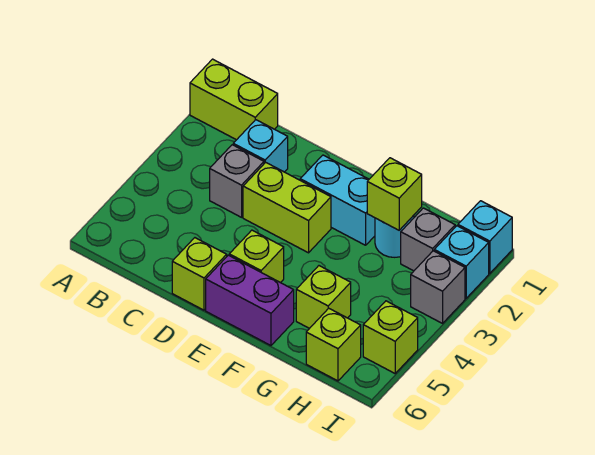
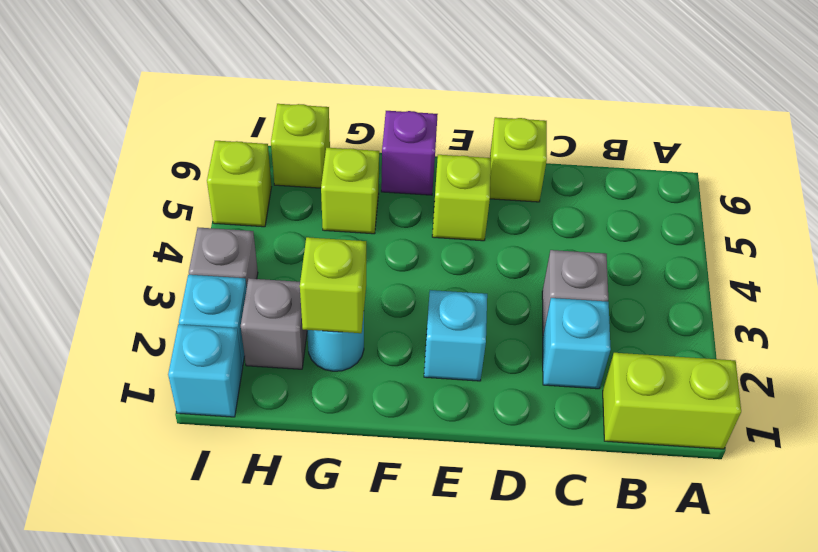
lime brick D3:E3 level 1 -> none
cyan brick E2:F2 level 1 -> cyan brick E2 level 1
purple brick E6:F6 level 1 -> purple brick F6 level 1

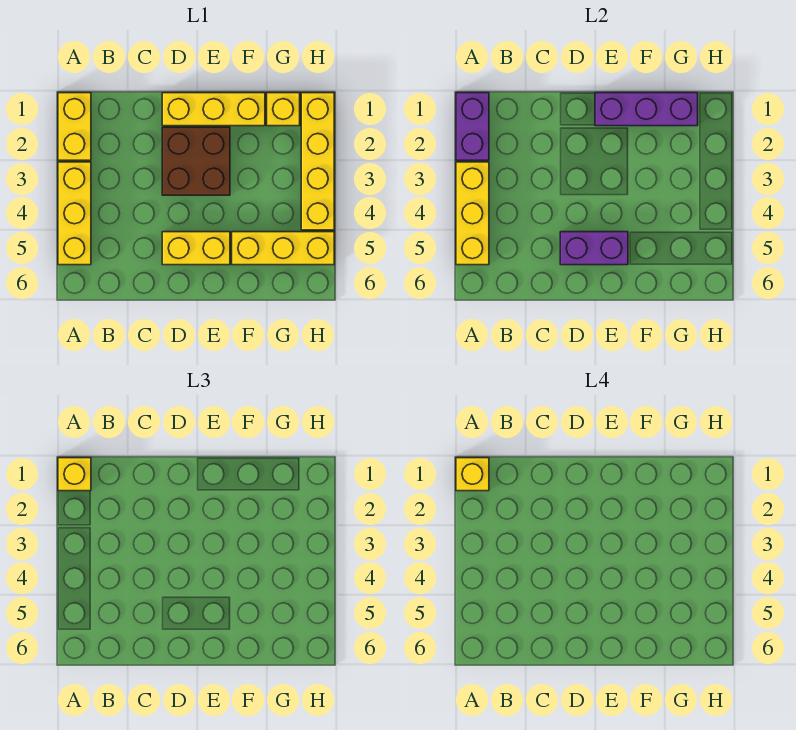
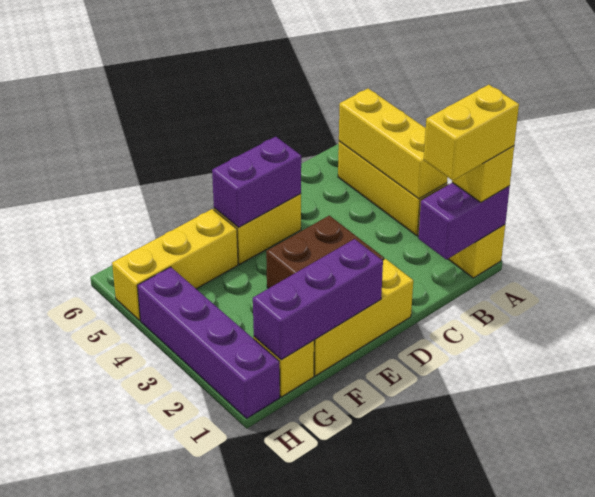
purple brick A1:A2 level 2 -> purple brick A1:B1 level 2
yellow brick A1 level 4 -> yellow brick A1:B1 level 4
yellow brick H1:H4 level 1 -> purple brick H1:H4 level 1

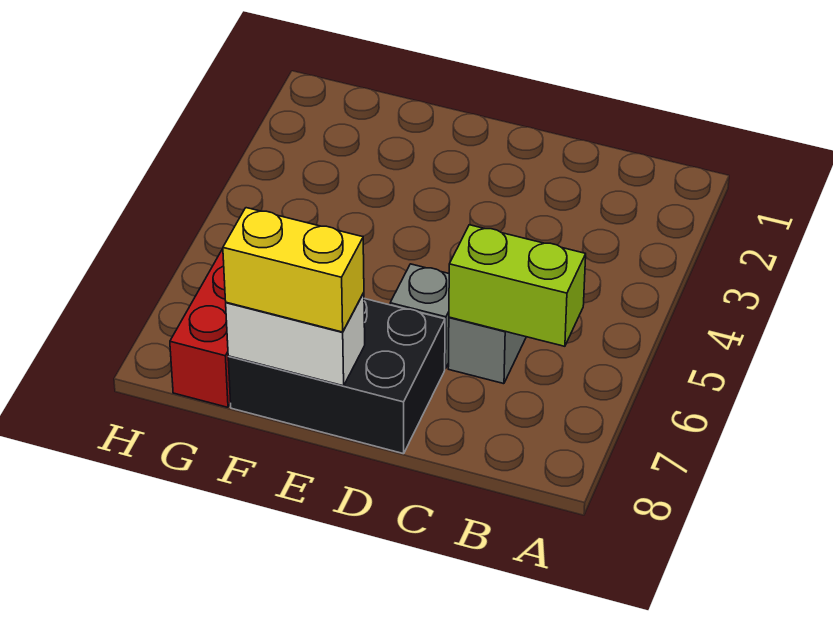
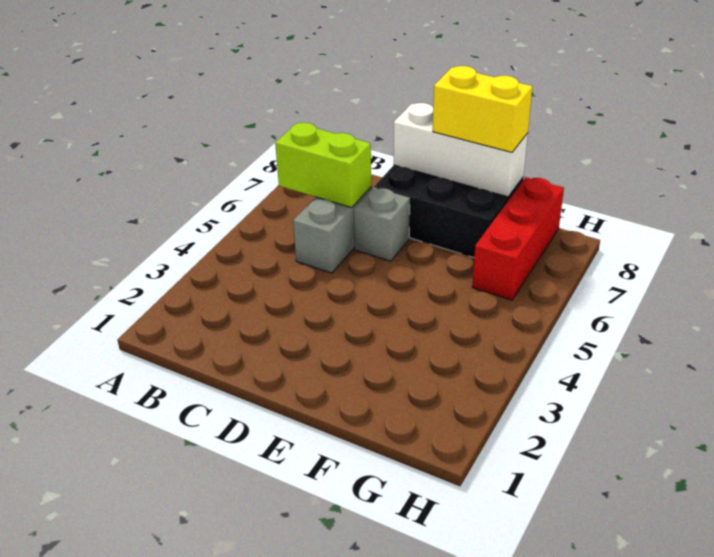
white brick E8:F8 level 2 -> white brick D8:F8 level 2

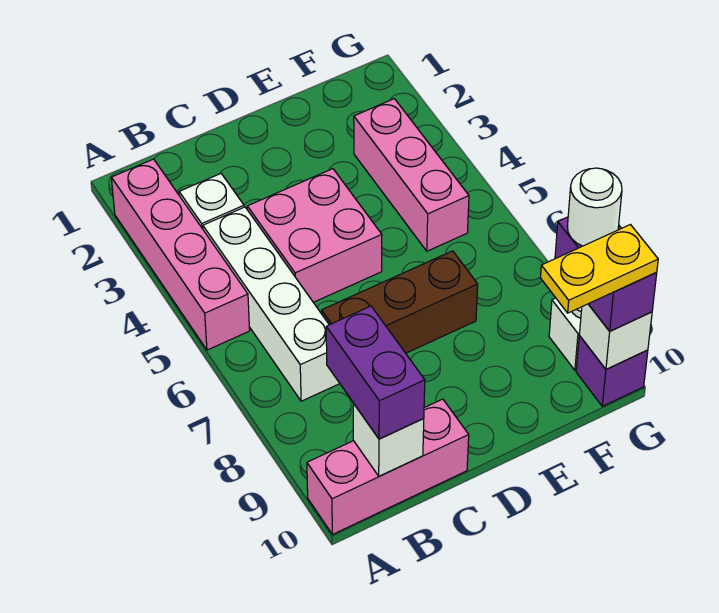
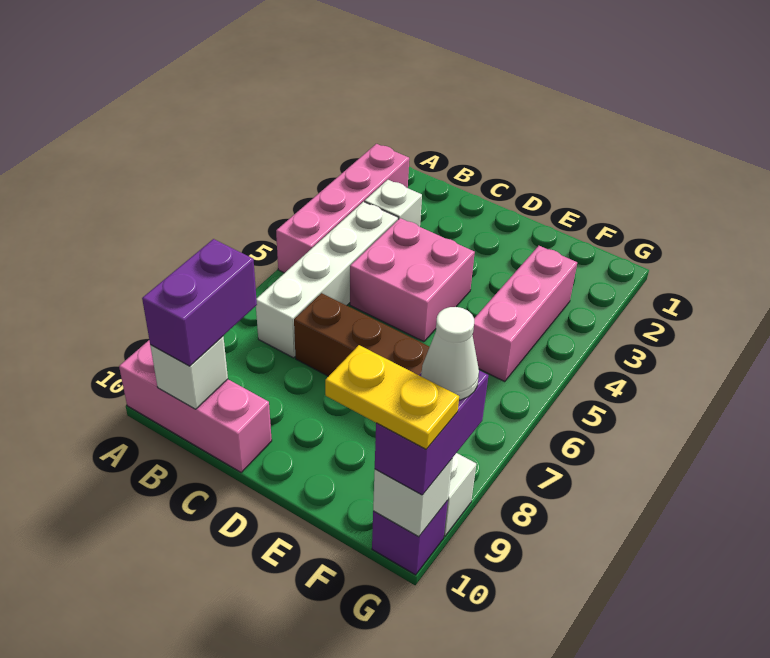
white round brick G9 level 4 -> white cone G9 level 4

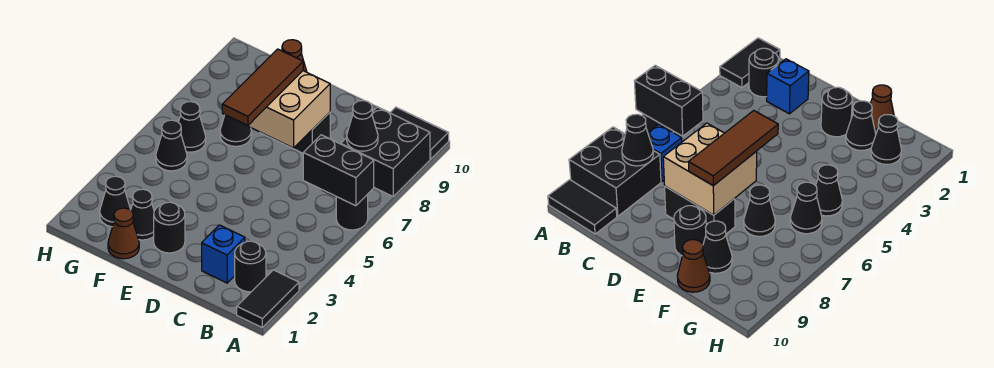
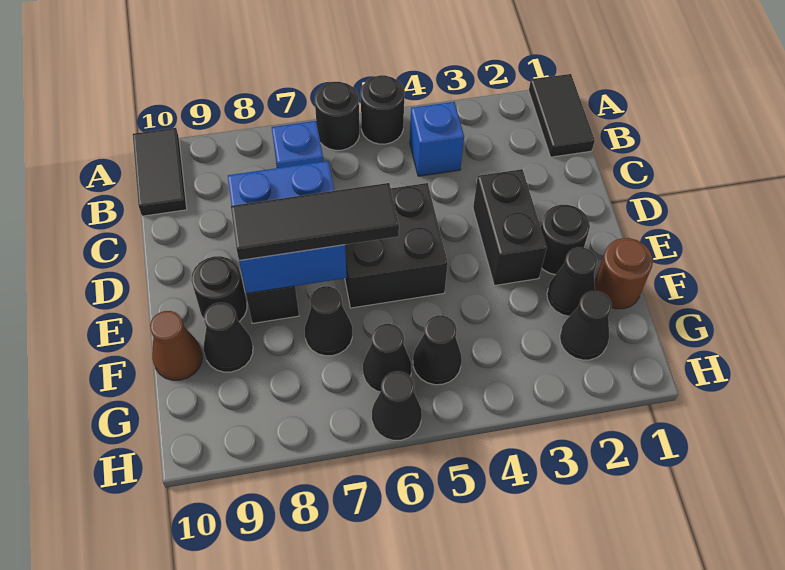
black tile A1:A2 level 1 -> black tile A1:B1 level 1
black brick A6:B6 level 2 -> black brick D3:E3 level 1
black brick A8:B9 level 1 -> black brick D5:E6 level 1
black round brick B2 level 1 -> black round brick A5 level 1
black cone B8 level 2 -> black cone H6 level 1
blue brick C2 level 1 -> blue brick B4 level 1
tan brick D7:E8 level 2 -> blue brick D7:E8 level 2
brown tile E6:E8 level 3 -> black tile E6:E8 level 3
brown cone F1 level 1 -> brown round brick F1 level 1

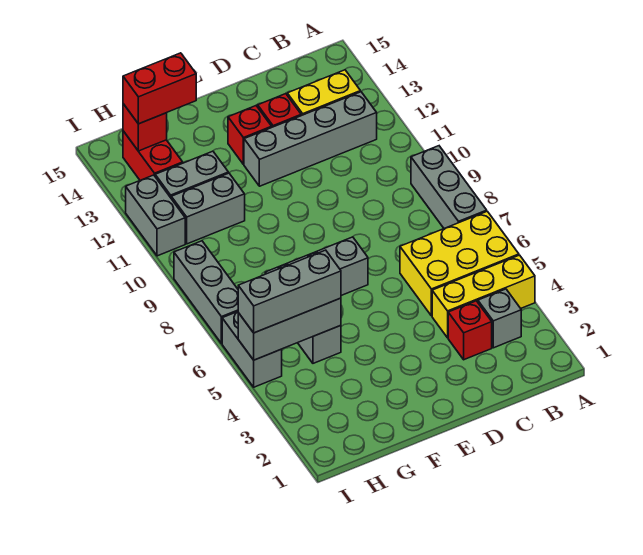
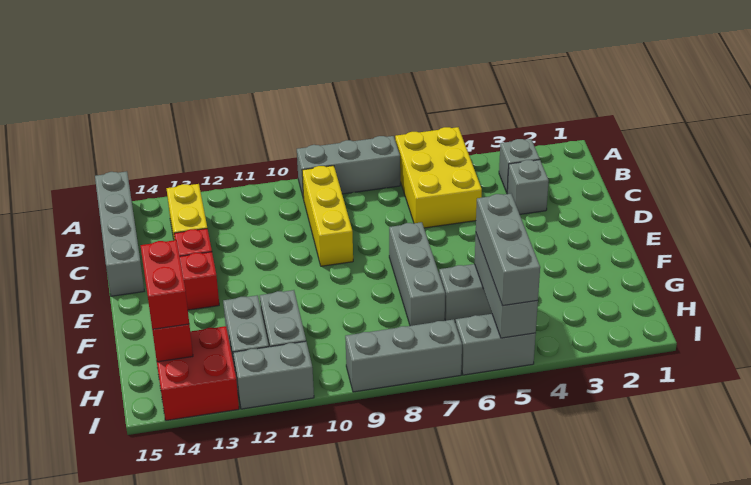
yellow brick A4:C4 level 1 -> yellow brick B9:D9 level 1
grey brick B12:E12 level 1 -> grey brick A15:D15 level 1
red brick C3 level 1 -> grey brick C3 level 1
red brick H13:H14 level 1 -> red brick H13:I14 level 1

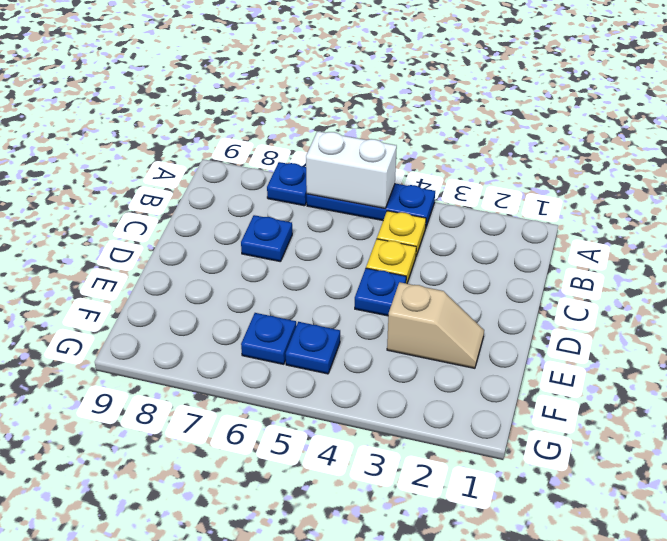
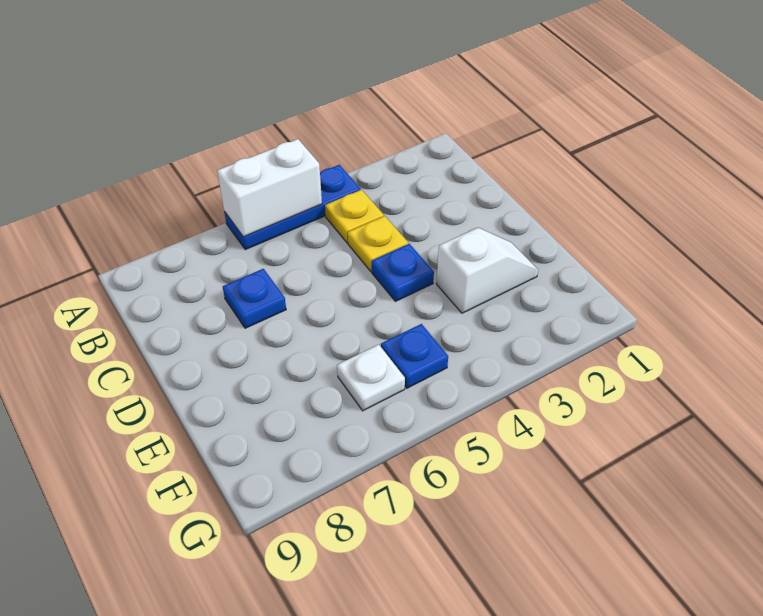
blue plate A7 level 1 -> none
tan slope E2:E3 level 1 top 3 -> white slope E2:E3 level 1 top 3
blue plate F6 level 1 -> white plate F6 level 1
◇ ◇ ◇ ◇ ◇
* _What is needed_
Show each line of the material above where "yellow" occurs.

* _Problem solution_
yellow brick A1 level 4 -> yellow brick A1:B1 level 4
yellow brick H1:H4 level 1 -> purple brick H1:H4 level 1
yellow brick A4:C4 level 1 -> yellow brick B9:D9 level 1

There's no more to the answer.